## WHAT THE TASK ASKS
In the records that follow, find the line with "CN2 pin 1: GND -> SIG15"; from there, retype every line exactly through the line with "R208: 15k (+5V, BUF) -> 15k (+5V, VC)", which also belongs to the answer.

DATA UNDER STUDY Block Start

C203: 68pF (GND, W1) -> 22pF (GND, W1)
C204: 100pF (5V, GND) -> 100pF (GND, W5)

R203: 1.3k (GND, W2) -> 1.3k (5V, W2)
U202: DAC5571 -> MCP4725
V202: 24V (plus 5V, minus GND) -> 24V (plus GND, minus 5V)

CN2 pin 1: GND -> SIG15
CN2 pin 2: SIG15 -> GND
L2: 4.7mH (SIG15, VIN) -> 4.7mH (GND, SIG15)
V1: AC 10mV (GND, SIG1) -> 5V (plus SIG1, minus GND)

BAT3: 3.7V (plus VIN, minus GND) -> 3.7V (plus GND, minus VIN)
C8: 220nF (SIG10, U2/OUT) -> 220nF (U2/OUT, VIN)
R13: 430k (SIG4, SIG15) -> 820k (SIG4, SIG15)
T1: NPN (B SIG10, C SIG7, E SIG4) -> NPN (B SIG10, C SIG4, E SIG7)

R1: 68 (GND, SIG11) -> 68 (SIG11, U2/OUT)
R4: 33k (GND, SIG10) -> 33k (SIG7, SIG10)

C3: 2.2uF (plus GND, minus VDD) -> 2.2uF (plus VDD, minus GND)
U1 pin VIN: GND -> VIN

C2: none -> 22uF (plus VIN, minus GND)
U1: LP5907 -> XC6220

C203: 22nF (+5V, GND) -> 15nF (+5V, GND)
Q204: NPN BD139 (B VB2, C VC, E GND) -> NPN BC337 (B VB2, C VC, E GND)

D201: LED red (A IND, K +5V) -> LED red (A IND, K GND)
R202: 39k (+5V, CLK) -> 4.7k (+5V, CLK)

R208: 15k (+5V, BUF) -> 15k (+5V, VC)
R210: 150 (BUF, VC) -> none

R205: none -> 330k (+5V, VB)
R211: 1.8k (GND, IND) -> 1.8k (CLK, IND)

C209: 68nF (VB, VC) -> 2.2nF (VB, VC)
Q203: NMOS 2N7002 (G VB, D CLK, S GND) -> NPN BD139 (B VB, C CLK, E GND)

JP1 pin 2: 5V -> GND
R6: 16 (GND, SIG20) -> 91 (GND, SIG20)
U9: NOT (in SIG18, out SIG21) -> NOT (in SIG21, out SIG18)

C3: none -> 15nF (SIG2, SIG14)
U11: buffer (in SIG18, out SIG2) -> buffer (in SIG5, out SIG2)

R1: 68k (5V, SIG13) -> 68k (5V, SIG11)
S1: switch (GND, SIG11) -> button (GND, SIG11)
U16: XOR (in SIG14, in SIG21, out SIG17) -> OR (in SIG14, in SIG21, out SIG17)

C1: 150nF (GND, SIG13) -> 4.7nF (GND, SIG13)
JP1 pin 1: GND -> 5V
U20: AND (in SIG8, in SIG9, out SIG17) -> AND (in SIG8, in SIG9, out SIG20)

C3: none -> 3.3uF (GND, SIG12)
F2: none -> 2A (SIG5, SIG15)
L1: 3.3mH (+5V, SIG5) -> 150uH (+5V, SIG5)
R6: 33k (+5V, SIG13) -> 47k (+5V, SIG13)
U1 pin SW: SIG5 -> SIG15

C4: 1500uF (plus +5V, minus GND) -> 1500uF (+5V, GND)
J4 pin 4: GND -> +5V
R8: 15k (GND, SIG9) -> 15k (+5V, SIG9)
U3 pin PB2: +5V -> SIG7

DATA UNDER STUDY Block End

## RESPONSE TO THIS TASK
CN2 pin 1: GND -> SIG15
CN2 pin 2: SIG15 -> GND
L2: 4.7mH (SIG15, VIN) -> 4.7mH (GND, SIG15)
V1: AC 10mV (GND, SIG1) -> 5V (plus SIG1, minus GND)

BAT3: 3.7V (plus VIN, minus GND) -> 3.7V (plus GND, minus VIN)
C8: 220nF (SIG10, U2/OUT) -> 220nF (U2/OUT, VIN)
R13: 430k (SIG4, SIG15) -> 820k (SIG4, SIG15)
T1: NPN (B SIG10, C SIG7, E SIG4) -> NPN (B SIG10, C SIG4, E SIG7)

R1: 68 (GND, SIG11) -> 68 (SIG11, U2/OUT)
R4: 33k (GND, SIG10) -> 33k (SIG7, SIG10)

C3: 2.2uF (plus GND, minus VDD) -> 2.2uF (plus VDD, minus GND)
U1 pin VIN: GND -> VIN

C2: none -> 22uF (plus VIN, minus GND)
U1: LP5907 -> XC6220

C203: 22nF (+5V, GND) -> 15nF (+5V, GND)
Q204: NPN BD139 (B VB2, C VC, E GND) -> NPN BC337 (B VB2, C VC, E GND)

D201: LED red (A IND, K +5V) -> LED red (A IND, K GND)
R202: 39k (+5V, CLK) -> 4.7k (+5V, CLK)

R208: 15k (+5V, BUF) -> 15k (+5V, VC)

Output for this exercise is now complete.